# Your task:
Make an exact copy of the records, dropping all pictures.
(Beginning of Working data)
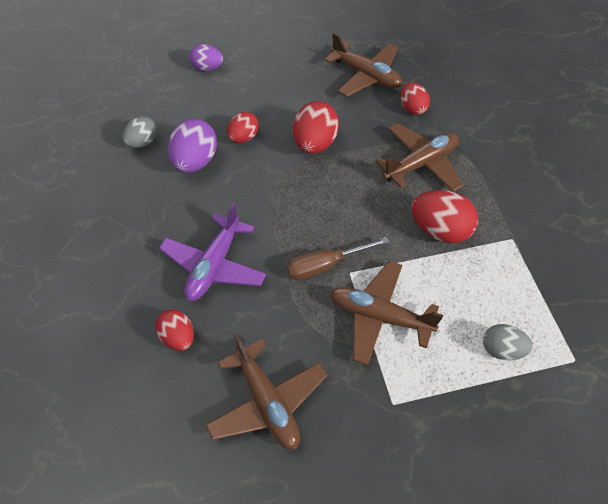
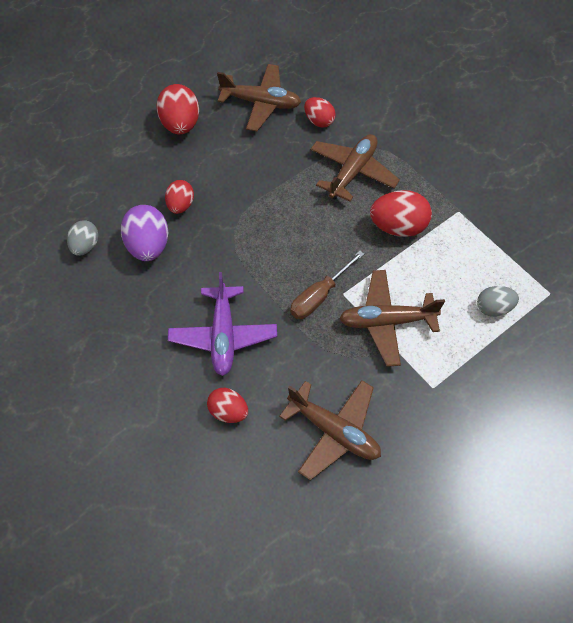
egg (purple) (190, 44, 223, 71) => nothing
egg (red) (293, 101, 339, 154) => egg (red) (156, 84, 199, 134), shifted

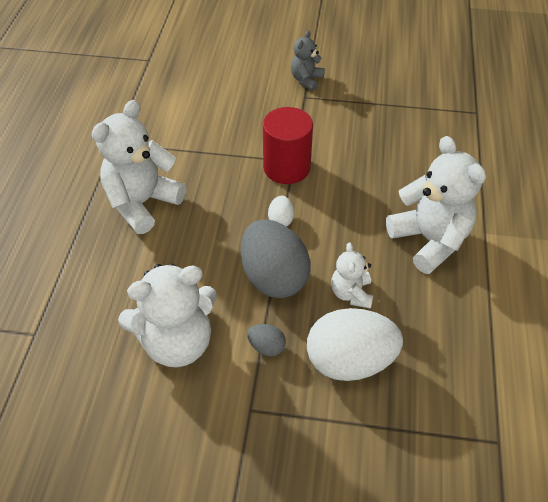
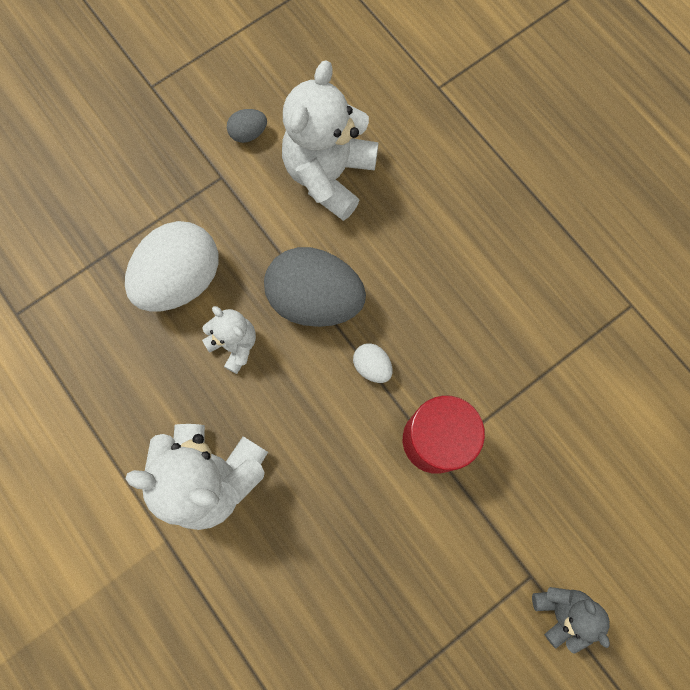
teddy bear (white) (92, 100, 186, 234) => nothing
egg (grey) (247, 324, 286, 356) => egg (grey) (227, 109, 267, 143), shifted

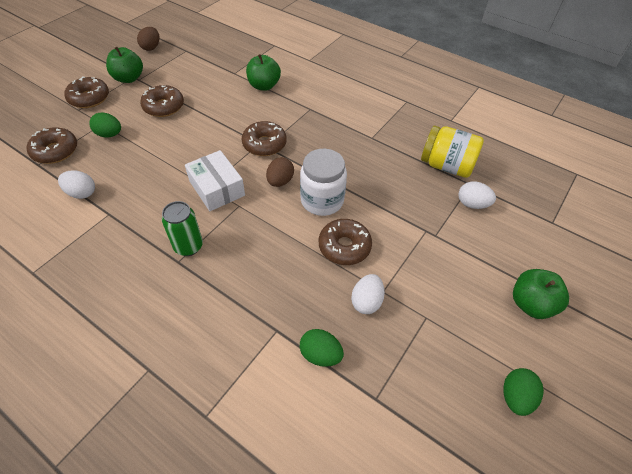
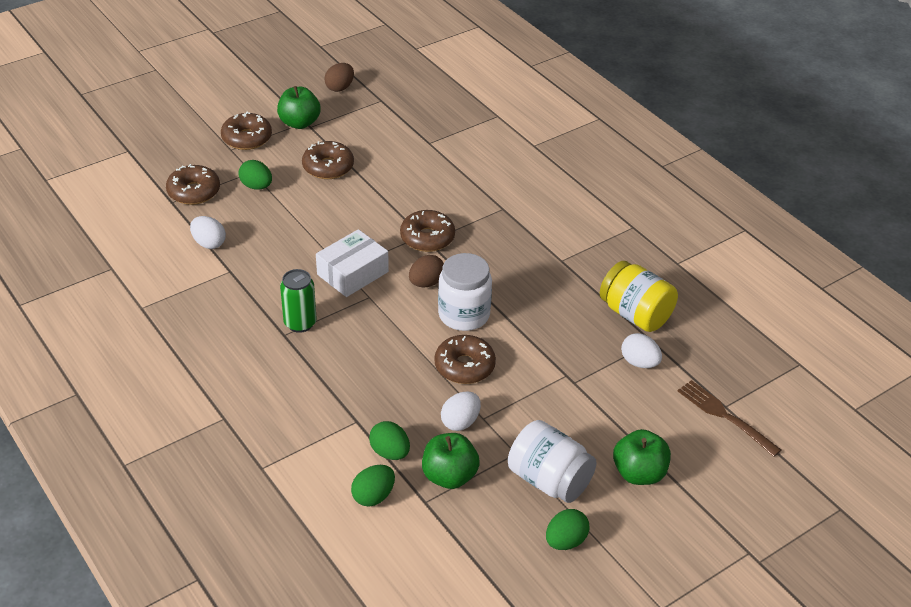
apple (green) (246, 54, 281, 91) => apple (green) (422, 433, 480, 489), shifted
box (white) (185, 150, 245, 211) => box (white) (316, 229, 389, 297), 60 degrees clockwise
nothing => fork (brown) (678, 380, 781, 457)
nothing => jar (white) (508, 420, 597, 503)
nothing => egg (green) (351, 465, 395, 507)

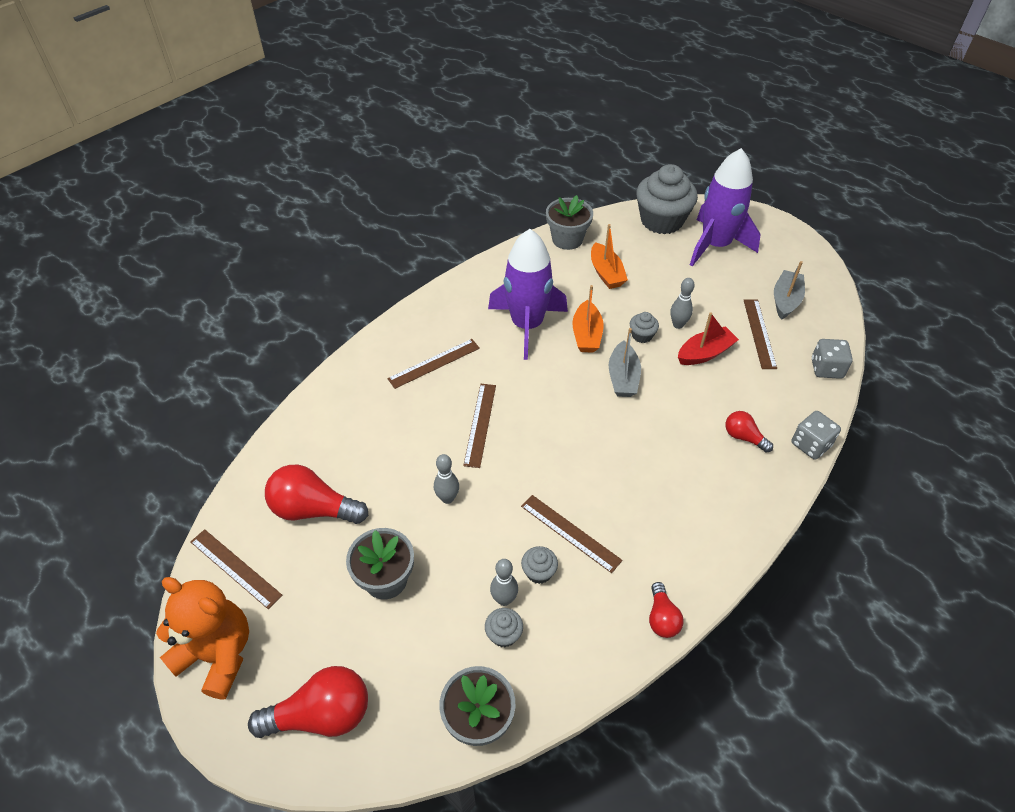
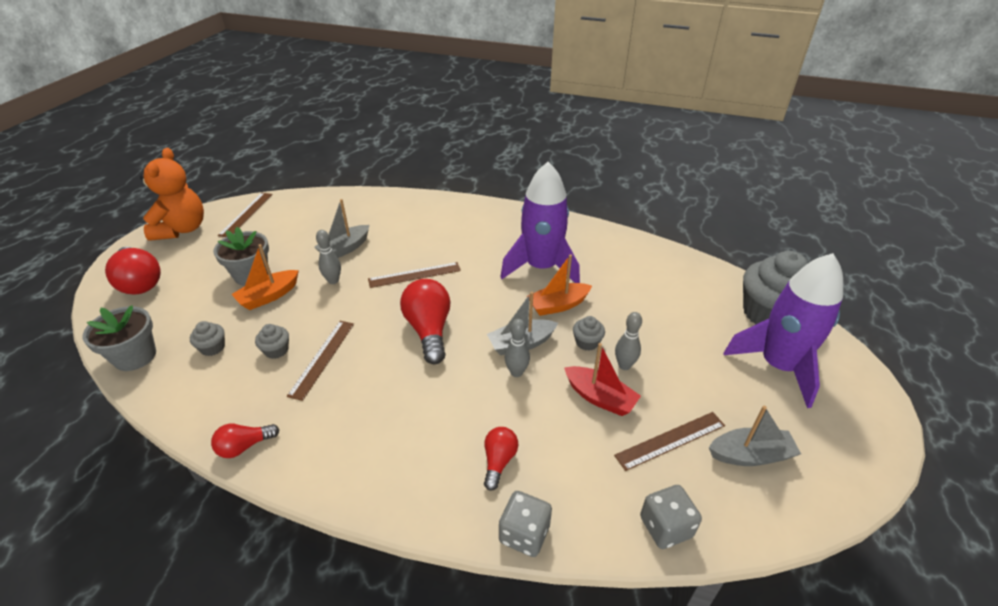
flower pot (grey) (546, 195, 593, 250) => nothing
boat (orange) (591, 224, 628, 289) => boat (orange) (231, 244, 299, 310), shifted
ruler (brown) (387, 339, 480, 389) => nothing
light bulb (red) (265, 465, 368, 524) => light bulb (red) (400, 279, 450, 364), shifted
bowling pin (grey) (490, 559, 518, 606) => bowling pin (grey) (505, 319, 530, 377), shifted
nothing => boat (grey) (315, 199, 369, 258)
(End of Working data)
# Response box:
egg (purple) (190, 44, 223, 71) => nothing
egg (red) (293, 101, 339, 154) => egg (red) (156, 84, 199, 134), shifted

teddy bear (white) (92, 100, 186, 234) => nothing
egg (grey) (247, 324, 286, 356) => egg (grey) (227, 109, 267, 143), shifted

apple (green) (246, 54, 281, 91) => apple (green) (422, 433, 480, 489), shifted
box (white) (185, 150, 245, 211) => box (white) (316, 229, 389, 297), 60 degrees clockwise
nothing => fork (brown) (678, 380, 781, 457)
nothing => jar (white) (508, 420, 597, 503)
nothing => egg (green) (351, 465, 395, 507)

flower pot (grey) (546, 195, 593, 250) => nothing
boat (orange) (591, 224, 628, 289) => boat (orange) (231, 244, 299, 310), shifted
ruler (brown) (387, 339, 480, 389) => nothing
light bulb (red) (265, 465, 368, 524) => light bulb (red) (400, 279, 450, 364), shifted
bowling pin (grey) (490, 559, 518, 606) => bowling pin (grey) (505, 319, 530, 377), shifted
nothing => boat (grey) (315, 199, 369, 258)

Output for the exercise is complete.